_TASK ITEM_: The records below need retyping in full; give them again exactly.

[Revision tracking records]

----

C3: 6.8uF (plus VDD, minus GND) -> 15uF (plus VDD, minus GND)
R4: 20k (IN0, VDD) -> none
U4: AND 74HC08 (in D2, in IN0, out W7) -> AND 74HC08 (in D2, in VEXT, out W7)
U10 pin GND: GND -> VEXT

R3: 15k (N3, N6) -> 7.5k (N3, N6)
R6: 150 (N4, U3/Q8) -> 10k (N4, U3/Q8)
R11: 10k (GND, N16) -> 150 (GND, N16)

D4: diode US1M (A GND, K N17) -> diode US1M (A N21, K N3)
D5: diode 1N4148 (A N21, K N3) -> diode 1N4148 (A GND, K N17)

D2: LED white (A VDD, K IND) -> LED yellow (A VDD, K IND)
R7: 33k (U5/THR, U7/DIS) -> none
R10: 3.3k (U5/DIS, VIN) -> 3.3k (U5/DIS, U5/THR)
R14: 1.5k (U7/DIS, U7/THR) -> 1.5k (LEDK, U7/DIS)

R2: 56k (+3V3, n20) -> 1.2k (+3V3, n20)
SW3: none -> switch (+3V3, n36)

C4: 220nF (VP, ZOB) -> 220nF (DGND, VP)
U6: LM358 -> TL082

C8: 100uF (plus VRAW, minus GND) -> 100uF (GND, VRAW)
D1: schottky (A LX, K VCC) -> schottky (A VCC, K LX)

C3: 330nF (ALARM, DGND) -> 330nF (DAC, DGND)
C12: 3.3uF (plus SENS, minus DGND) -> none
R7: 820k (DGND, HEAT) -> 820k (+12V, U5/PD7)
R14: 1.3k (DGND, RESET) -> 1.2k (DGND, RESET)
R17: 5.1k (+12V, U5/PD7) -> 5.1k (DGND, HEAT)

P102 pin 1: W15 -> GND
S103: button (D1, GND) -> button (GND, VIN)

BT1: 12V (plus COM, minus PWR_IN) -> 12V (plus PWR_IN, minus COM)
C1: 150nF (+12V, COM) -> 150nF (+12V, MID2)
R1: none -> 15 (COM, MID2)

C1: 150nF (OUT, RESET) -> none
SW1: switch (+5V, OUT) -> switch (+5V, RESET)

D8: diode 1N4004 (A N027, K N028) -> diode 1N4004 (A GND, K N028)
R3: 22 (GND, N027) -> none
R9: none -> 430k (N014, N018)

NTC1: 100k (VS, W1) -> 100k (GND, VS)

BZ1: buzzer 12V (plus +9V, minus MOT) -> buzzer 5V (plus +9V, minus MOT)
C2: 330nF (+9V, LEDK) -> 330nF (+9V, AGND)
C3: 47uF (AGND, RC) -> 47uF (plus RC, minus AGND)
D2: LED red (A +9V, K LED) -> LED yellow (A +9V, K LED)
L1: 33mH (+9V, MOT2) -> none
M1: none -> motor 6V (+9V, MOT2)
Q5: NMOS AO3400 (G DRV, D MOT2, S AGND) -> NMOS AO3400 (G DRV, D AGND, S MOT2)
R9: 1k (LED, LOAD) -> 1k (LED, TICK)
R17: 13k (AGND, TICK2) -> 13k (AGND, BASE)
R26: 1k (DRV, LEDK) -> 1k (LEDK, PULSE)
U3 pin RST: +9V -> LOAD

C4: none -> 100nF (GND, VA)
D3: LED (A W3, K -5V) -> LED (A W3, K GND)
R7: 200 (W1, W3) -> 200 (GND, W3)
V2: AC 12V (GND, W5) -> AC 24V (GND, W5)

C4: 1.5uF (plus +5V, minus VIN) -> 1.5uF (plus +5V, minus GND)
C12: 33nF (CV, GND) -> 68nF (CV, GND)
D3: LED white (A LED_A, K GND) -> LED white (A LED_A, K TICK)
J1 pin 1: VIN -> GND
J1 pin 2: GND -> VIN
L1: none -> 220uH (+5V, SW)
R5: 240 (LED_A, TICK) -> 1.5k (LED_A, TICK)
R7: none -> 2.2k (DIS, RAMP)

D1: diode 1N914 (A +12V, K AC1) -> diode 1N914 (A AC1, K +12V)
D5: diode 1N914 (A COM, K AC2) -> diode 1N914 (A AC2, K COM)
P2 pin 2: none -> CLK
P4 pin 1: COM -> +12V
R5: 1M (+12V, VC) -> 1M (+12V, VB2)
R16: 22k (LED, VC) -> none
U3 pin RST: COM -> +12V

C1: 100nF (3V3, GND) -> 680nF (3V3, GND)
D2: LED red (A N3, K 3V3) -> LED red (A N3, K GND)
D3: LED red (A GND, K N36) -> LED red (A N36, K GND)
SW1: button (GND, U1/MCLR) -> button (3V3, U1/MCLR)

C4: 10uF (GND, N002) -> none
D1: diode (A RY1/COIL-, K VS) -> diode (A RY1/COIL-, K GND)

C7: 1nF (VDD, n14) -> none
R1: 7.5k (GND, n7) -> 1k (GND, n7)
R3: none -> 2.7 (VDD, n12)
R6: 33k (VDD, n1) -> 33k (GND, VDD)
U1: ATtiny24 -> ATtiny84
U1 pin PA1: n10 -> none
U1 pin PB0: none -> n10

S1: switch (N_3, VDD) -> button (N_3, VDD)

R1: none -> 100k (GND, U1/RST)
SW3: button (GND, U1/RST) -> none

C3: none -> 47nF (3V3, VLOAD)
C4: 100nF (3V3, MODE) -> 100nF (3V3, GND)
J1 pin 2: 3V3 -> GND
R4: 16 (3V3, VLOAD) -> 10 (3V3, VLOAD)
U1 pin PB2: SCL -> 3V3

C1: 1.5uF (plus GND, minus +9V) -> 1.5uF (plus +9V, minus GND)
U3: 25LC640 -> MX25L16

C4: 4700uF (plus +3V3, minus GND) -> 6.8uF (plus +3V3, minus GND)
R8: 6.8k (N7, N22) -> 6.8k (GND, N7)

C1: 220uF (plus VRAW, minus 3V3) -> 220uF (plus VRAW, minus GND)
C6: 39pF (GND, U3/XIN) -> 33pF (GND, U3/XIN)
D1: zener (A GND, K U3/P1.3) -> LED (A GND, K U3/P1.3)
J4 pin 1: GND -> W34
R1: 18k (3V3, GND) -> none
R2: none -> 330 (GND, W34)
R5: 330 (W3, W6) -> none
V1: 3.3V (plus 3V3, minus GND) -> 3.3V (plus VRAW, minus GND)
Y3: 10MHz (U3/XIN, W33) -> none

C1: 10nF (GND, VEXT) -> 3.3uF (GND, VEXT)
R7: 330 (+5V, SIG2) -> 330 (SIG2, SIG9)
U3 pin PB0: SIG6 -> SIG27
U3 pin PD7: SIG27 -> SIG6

----

_RESPONSE_:
C3: 6.8uF (plus VDD, minus GND) -> 15uF (plus VDD, minus GND)
R4: 20k (IN0, VDD) -> none
U4: AND 74HC08 (in D2, in IN0, out W7) -> AND 74HC08 (in D2, in VEXT, out W7)
U10 pin GND: GND -> VEXT

R3: 15k (N3, N6) -> 7.5k (N3, N6)
R6: 150 (N4, U3/Q8) -> 10k (N4, U3/Q8)
R11: 10k (GND, N16) -> 150 (GND, N16)

D4: diode US1M (A GND, K N17) -> diode US1M (A N21, K N3)
D5: diode 1N4148 (A N21, K N3) -> diode 1N4148 (A GND, K N17)

D2: LED white (A VDD, K IND) -> LED yellow (A VDD, K IND)
R7: 33k (U5/THR, U7/DIS) -> none
R10: 3.3k (U5/DIS, VIN) -> 3.3k (U5/DIS, U5/THR)
R14: 1.5k (U7/DIS, U7/THR) -> 1.5k (LEDK, U7/DIS)

R2: 56k (+3V3, n20) -> 1.2k (+3V3, n20)
SW3: none -> switch (+3V3, n36)

C4: 220nF (VP, ZOB) -> 220nF (DGND, VP)
U6: LM358 -> TL082

C8: 100uF (plus VRAW, minus GND) -> 100uF (GND, VRAW)
D1: schottky (A LX, K VCC) -> schottky (A VCC, K LX)

C3: 330nF (ALARM, DGND) -> 330nF (DAC, DGND)
C12: 3.3uF (plus SENS, minus DGND) -> none
R7: 820k (DGND, HEAT) -> 820k (+12V, U5/PD7)
R14: 1.3k (DGND, RESET) -> 1.2k (DGND, RESET)
R17: 5.1k (+12V, U5/PD7) -> 5.1k (DGND, HEAT)

P102 pin 1: W15 -> GND
S103: button (D1, GND) -> button (GND, VIN)

BT1: 12V (plus COM, minus PWR_IN) -> 12V (plus PWR_IN, minus COM)
C1: 150nF (+12V, COM) -> 150nF (+12V, MID2)
R1: none -> 15 (COM, MID2)

C1: 150nF (OUT, RESET) -> none
SW1: switch (+5V, OUT) -> switch (+5V, RESET)

D8: diode 1N4004 (A N027, K N028) -> diode 1N4004 (A GND, K N028)
R3: 22 (GND, N027) -> none
R9: none -> 430k (N014, N018)

NTC1: 100k (VS, W1) -> 100k (GND, VS)

BZ1: buzzer 12V (plus +9V, minus MOT) -> buzzer 5V (plus +9V, minus MOT)
C2: 330nF (+9V, LEDK) -> 330nF (+9V, AGND)
C3: 47uF (AGND, RC) -> 47uF (plus RC, minus AGND)
D2: LED red (A +9V, K LED) -> LED yellow (A +9V, K LED)
L1: 33mH (+9V, MOT2) -> none
M1: none -> motor 6V (+9V, MOT2)
Q5: NMOS AO3400 (G DRV, D MOT2, S AGND) -> NMOS AO3400 (G DRV, D AGND, S MOT2)
R9: 1k (LED, LOAD) -> 1k (LED, TICK)
R17: 13k (AGND, TICK2) -> 13k (AGND, BASE)
R26: 1k (DRV, LEDK) -> 1k (LEDK, PULSE)
U3 pin RST: +9V -> LOAD

C4: none -> 100nF (GND, VA)
D3: LED (A W3, K -5V) -> LED (A W3, K GND)
R7: 200 (W1, W3) -> 200 (GND, W3)
V2: AC 12V (GND, W5) -> AC 24V (GND, W5)

C4: 1.5uF (plus +5V, minus VIN) -> 1.5uF (plus +5V, minus GND)
C12: 33nF (CV, GND) -> 68nF (CV, GND)
D3: LED white (A LED_A, K GND) -> LED white (A LED_A, K TICK)
J1 pin 1: VIN -> GND
J1 pin 2: GND -> VIN
L1: none -> 220uH (+5V, SW)
R5: 240 (LED_A, TICK) -> 1.5k (LED_A, TICK)
R7: none -> 2.2k (DIS, RAMP)

D1: diode 1N914 (A +12V, K AC1) -> diode 1N914 (A AC1, K +12V)
D5: diode 1N914 (A COM, K AC2) -> diode 1N914 (A AC2, K COM)
P2 pin 2: none -> CLK
P4 pin 1: COM -> +12V
R5: 1M (+12V, VC) -> 1M (+12V, VB2)
R16: 22k (LED, VC) -> none
U3 pin RST: COM -> +12V

C1: 100nF (3V3, GND) -> 680nF (3V3, GND)
D2: LED red (A N3, K 3V3) -> LED red (A N3, K GND)
D3: LED red (A GND, K N36) -> LED red (A N36, K GND)
SW1: button (GND, U1/MCLR) -> button (3V3, U1/MCLR)

C4: 10uF (GND, N002) -> none
D1: diode (A RY1/COIL-, K VS) -> diode (A RY1/COIL-, K GND)

C7: 1nF (VDD, n14) -> none
R1: 7.5k (GND, n7) -> 1k (GND, n7)
R3: none -> 2.7 (VDD, n12)
R6: 33k (VDD, n1) -> 33k (GND, VDD)
U1: ATtiny24 -> ATtiny84
U1 pin PA1: n10 -> none
U1 pin PB0: none -> n10

S1: switch (N_3, VDD) -> button (N_3, VDD)

R1: none -> 100k (GND, U1/RST)
SW3: button (GND, U1/RST) -> none

C3: none -> 47nF (3V3, VLOAD)
C4: 100nF (3V3, MODE) -> 100nF (3V3, GND)
J1 pin 2: 3V3 -> GND
R4: 16 (3V3, VLOAD) -> 10 (3V3, VLOAD)
U1 pin PB2: SCL -> 3V3

C1: 1.5uF (plus GND, minus +9V) -> 1.5uF (plus +9V, minus GND)
U3: 25LC640 -> MX25L16

C4: 4700uF (plus +3V3, minus GND) -> 6.8uF (plus +3V3, minus GND)
R8: 6.8k (N7, N22) -> 6.8k (GND, N7)

C1: 220uF (plus VRAW, minus 3V3) -> 220uF (plus VRAW, minus GND)
C6: 39pF (GND, U3/XIN) -> 33pF (GND, U3/XIN)
D1: zener (A GND, K U3/P1.3) -> LED (A GND, K U3/P1.3)
J4 pin 1: GND -> W34
R1: 18k (3V3, GND) -> none
R2: none -> 330 (GND, W34)
R5: 330 (W3, W6) -> none
V1: 3.3V (plus 3V3, minus GND) -> 3.3V (plus VRAW, minus GND)
Y3: 10MHz (U3/XIN, W33) -> none

C1: 10nF (GND, VEXT) -> 3.3uF (GND, VEXT)
R7: 330 (+5V, SIG2) -> 330 (SIG2, SIG9)
U3 pin PB0: SIG6 -> SIG27
U3 pin PD7: SIG27 -> SIG6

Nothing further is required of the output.